◆ What is required ◆
Copy the rows below word for word, starting with the first row and stopping after the row that contains "27: none -> 11:53".

◆ Data rows ◆
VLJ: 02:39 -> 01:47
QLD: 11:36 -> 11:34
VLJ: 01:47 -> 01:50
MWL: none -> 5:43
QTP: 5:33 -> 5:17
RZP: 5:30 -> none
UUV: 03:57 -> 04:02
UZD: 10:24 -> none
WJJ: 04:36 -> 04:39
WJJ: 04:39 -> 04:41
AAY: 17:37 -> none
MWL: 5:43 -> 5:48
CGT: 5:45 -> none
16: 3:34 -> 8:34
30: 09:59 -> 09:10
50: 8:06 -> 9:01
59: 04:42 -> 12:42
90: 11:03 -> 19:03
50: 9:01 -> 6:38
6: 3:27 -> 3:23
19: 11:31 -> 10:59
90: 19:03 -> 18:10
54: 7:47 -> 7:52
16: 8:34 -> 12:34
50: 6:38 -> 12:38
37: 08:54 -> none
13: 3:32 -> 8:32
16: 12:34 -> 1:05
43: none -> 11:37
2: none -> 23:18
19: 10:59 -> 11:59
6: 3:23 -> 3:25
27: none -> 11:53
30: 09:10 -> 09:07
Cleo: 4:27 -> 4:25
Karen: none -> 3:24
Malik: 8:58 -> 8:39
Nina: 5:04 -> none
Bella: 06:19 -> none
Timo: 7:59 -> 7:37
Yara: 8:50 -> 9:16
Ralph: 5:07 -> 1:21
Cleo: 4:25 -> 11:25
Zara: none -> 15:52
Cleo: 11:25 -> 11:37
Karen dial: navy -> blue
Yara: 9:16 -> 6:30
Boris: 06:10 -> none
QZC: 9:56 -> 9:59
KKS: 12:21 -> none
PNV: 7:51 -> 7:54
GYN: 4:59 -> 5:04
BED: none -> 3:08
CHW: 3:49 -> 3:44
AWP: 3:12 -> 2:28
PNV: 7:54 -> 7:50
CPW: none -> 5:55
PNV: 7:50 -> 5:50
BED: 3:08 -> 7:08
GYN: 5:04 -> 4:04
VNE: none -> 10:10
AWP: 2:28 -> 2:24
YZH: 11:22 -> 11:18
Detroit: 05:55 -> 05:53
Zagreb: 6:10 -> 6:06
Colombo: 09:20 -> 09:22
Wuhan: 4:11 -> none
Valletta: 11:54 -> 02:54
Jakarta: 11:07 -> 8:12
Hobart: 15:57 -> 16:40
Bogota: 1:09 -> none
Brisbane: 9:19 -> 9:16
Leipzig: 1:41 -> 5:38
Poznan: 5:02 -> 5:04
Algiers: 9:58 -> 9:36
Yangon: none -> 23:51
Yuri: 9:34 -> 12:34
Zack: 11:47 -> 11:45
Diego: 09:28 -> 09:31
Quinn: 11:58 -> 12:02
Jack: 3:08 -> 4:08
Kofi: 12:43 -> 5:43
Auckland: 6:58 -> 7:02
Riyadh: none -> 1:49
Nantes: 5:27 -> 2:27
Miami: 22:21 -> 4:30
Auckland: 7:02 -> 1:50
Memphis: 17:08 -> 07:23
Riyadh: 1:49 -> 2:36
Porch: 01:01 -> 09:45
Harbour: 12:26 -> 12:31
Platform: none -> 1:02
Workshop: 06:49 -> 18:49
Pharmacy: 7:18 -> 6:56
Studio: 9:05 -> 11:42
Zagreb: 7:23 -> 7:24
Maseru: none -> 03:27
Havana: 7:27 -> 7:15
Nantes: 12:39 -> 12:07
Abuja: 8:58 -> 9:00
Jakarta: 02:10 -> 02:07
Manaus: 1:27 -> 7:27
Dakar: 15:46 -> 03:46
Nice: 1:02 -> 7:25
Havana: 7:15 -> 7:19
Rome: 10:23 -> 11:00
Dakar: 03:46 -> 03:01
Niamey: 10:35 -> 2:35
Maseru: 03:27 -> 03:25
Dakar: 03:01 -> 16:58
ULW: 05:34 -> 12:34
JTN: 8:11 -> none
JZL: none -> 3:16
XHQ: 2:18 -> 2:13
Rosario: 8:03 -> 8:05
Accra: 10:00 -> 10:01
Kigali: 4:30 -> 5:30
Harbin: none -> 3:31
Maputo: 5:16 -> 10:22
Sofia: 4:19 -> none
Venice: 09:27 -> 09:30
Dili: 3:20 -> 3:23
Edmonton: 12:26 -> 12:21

◆ Reply ◆
VLJ: 02:39 -> 01:47
QLD: 11:36 -> 11:34
VLJ: 01:47 -> 01:50
MWL: none -> 5:43
QTP: 5:33 -> 5:17
RZP: 5:30 -> none
UUV: 03:57 -> 04:02
UZD: 10:24 -> none
WJJ: 04:36 -> 04:39
WJJ: 04:39 -> 04:41
AAY: 17:37 -> none
MWL: 5:43 -> 5:48
CGT: 5:45 -> none
16: 3:34 -> 8:34
30: 09:59 -> 09:10
50: 8:06 -> 9:01
59: 04:42 -> 12:42
90: 11:03 -> 19:03
50: 9:01 -> 6:38
6: 3:27 -> 3:23
19: 11:31 -> 10:59
90: 19:03 -> 18:10
54: 7:47 -> 7:52
16: 8:34 -> 12:34
50: 6:38 -> 12:38
37: 08:54 -> none
13: 3:32 -> 8:32
16: 12:34 -> 1:05
43: none -> 11:37
2: none -> 23:18
19: 10:59 -> 11:59
6: 3:23 -> 3:25
27: none -> 11:53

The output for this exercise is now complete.